§ **INSTRUCTIONS TO FOLLOW**
Your task is to transcribe the records exactly, skipping every image.

--- GIVEN RECORDS Enclosed Below ---

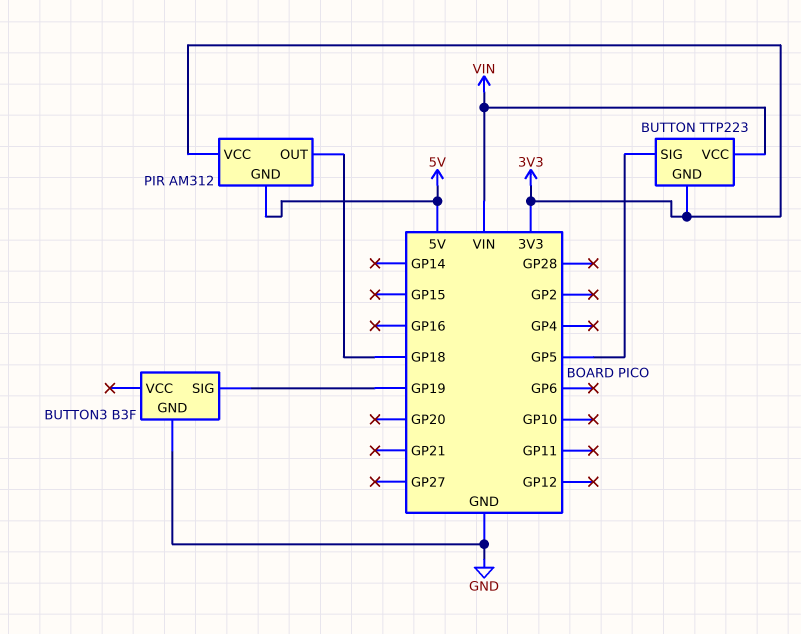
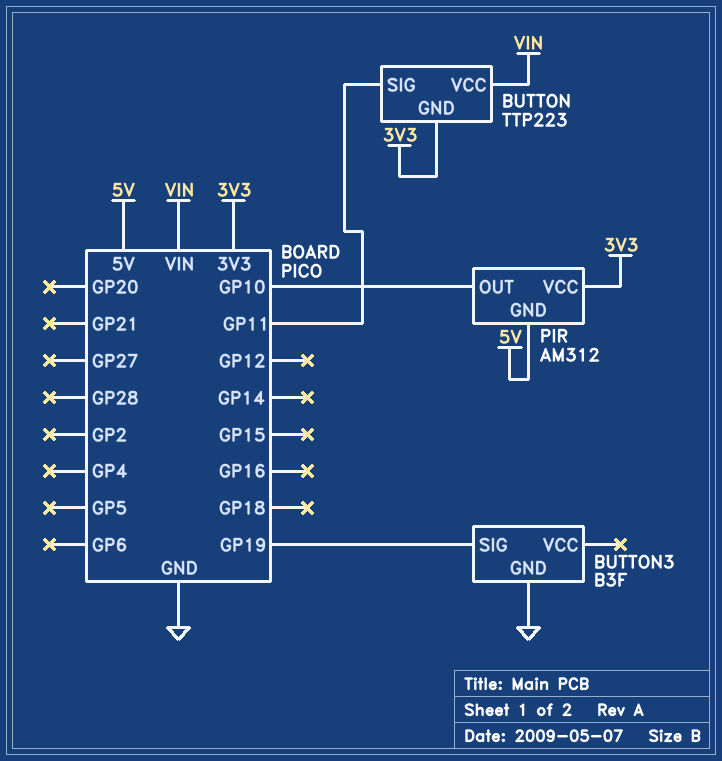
BUTTON pin SIG: GP5 -> GP11
PIR pin OUT: GP18 -> GP10

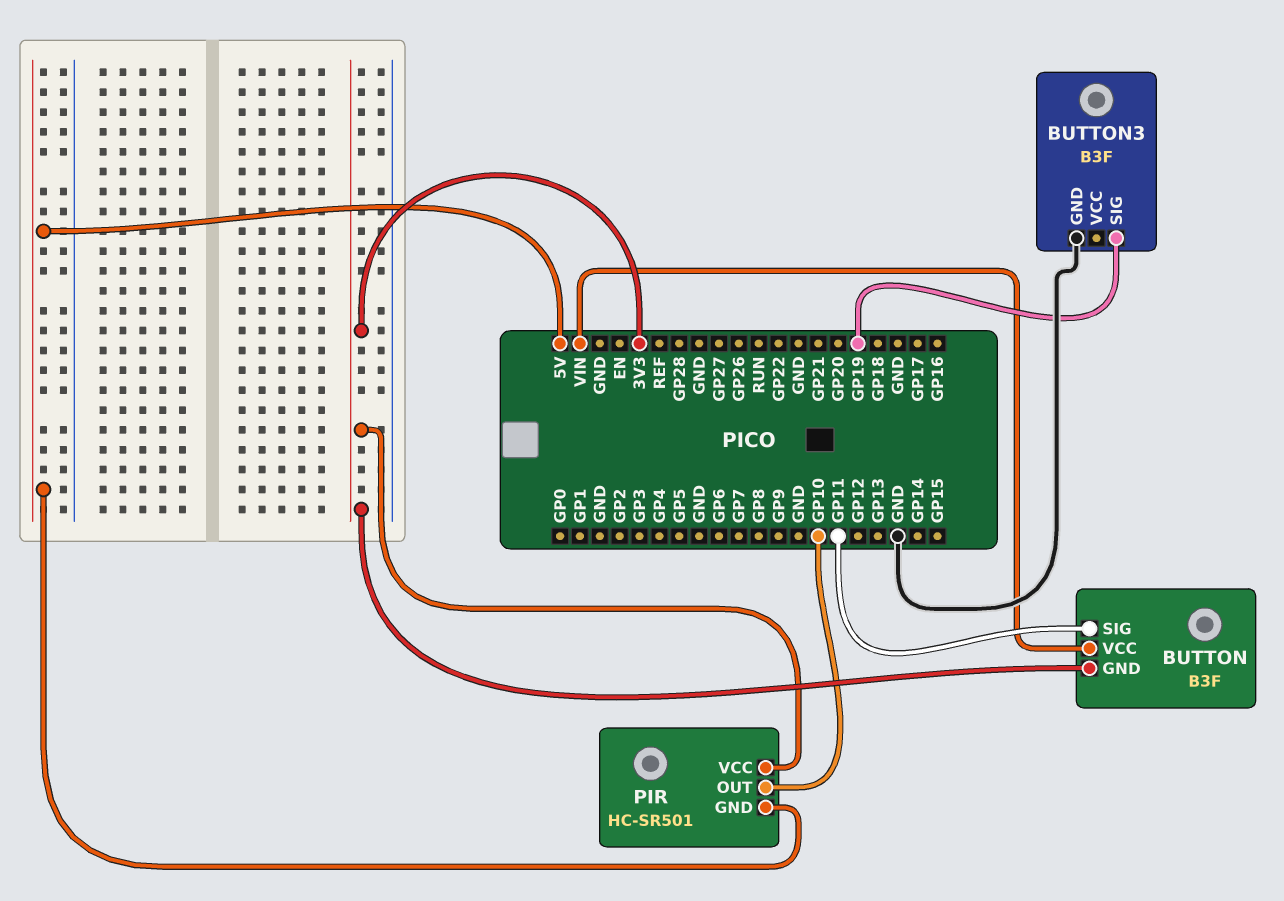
BUTTON: TTP223 -> B3F
PIR: AM312 -> HC-SR501

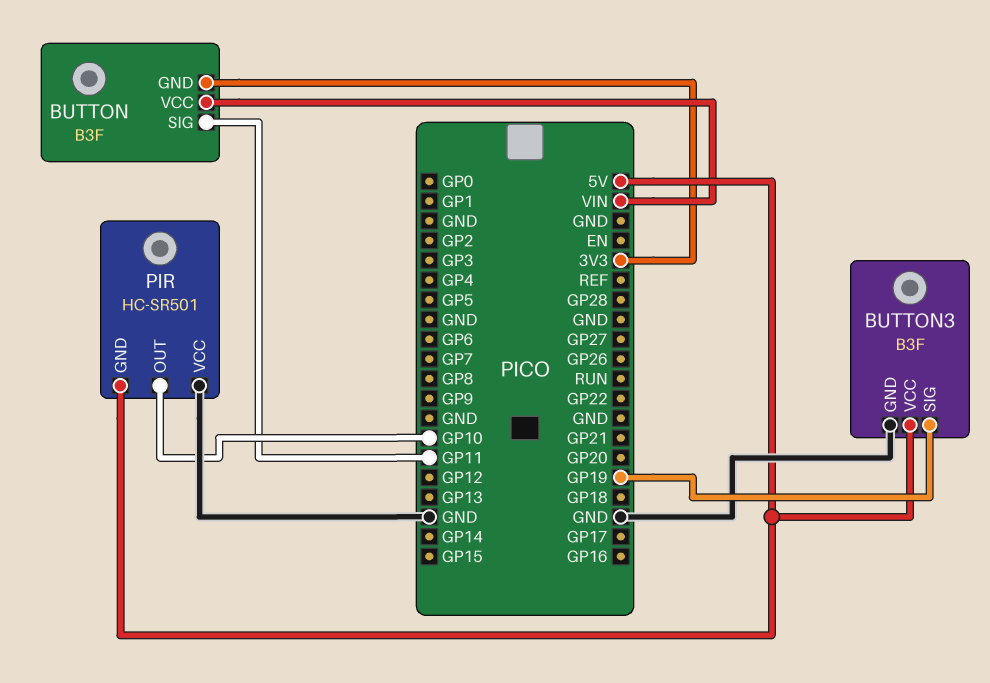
BUTTON3 pin VCC: none -> 5V
PIR pin VCC: 3V3 -> GND

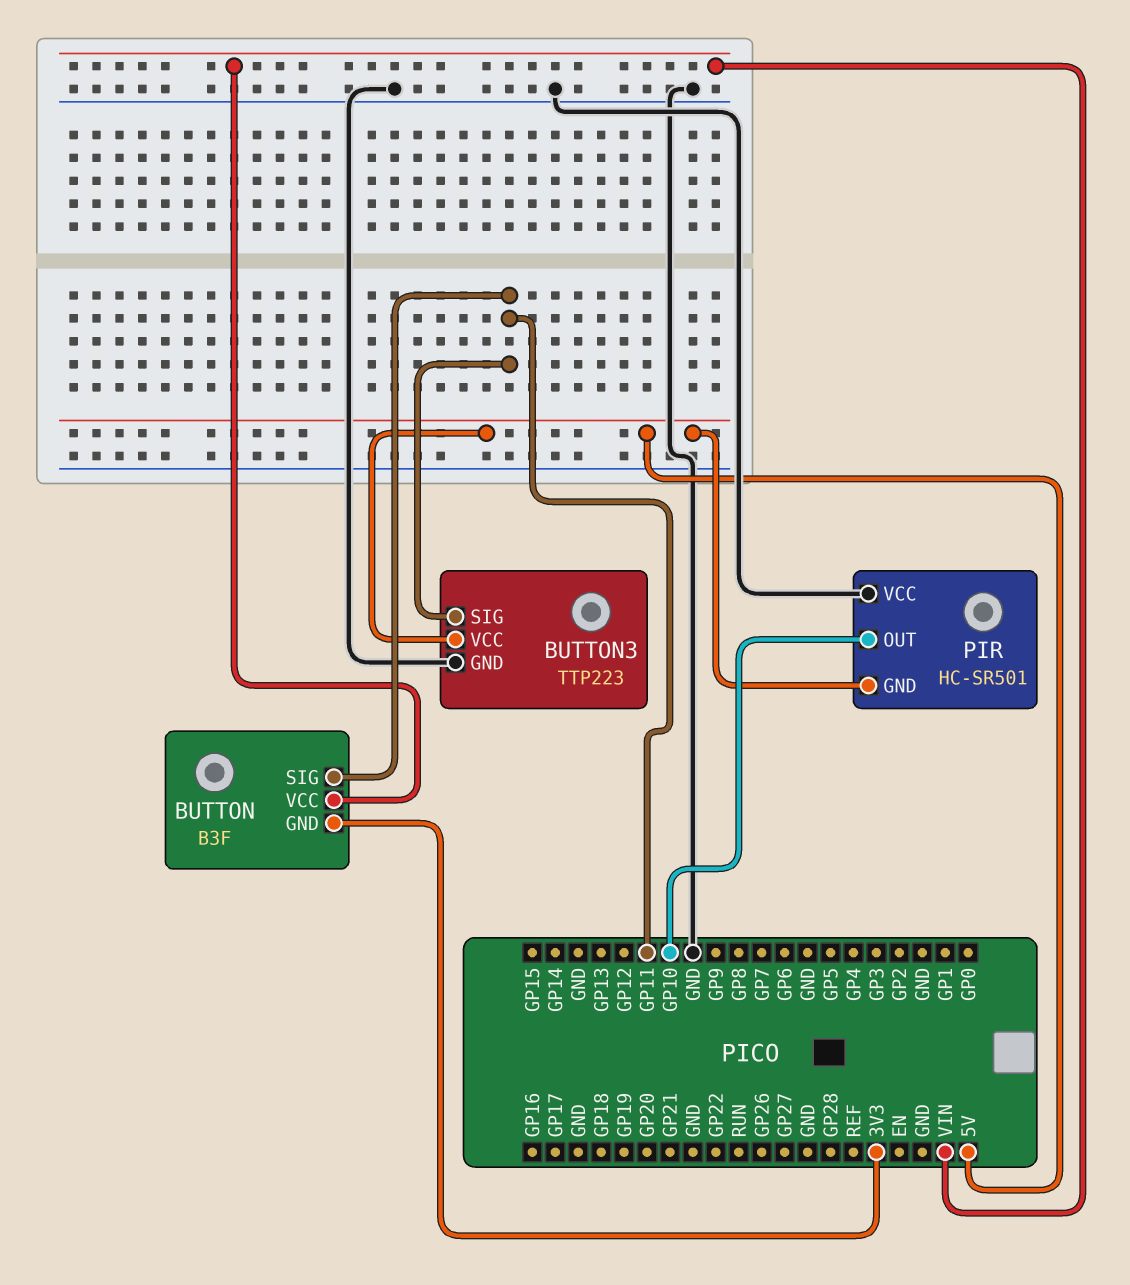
BUTTON3: B3F -> TTP223
BUTTON3 pin SIG: GP19 -> GP11

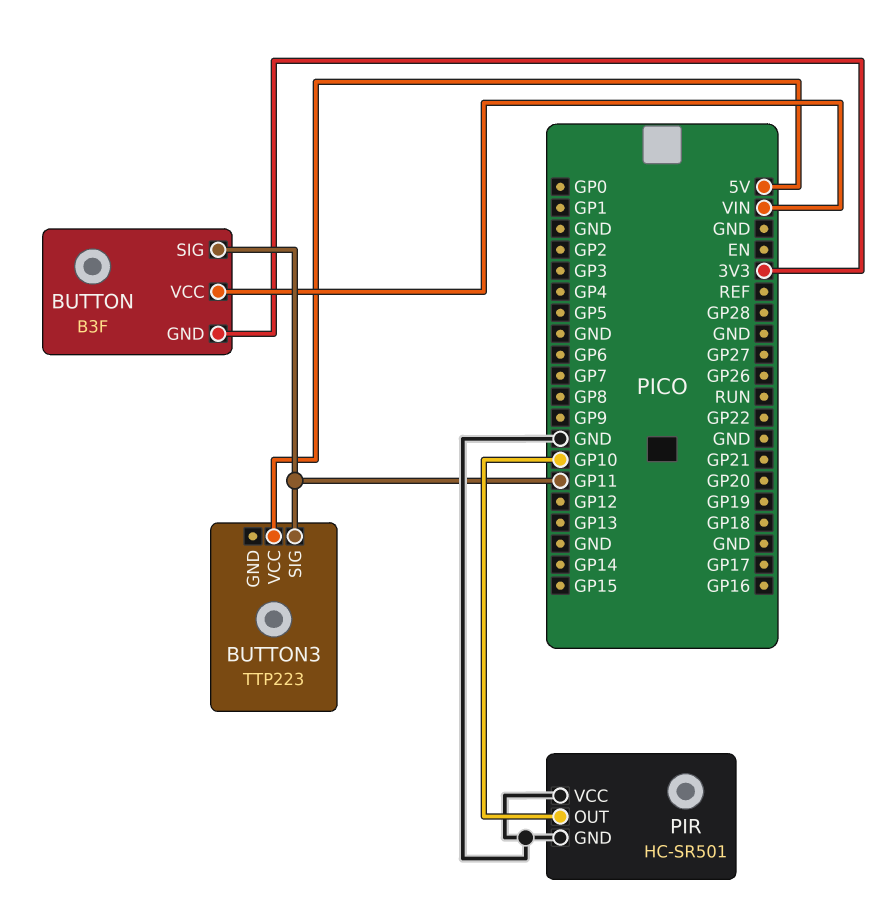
BUTTON3 pin GND: GND -> none
PIR pin GND: 5V -> GND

--- End of Enclosed GIVEN RECORDS ---

§ **YOUR SOLUTION**
BUTTON pin SIG: GP5 -> GP11
PIR pin OUT: GP18 -> GP10

BUTTON: TTP223 -> B3F
PIR: AM312 -> HC-SR501

BUTTON3 pin VCC: none -> 5V
PIR pin VCC: 3V3 -> GND

BUTTON3: B3F -> TTP223
BUTTON3 pin SIG: GP19 -> GP11

BUTTON3 pin GND: GND -> none
PIR pin GND: 5V -> GND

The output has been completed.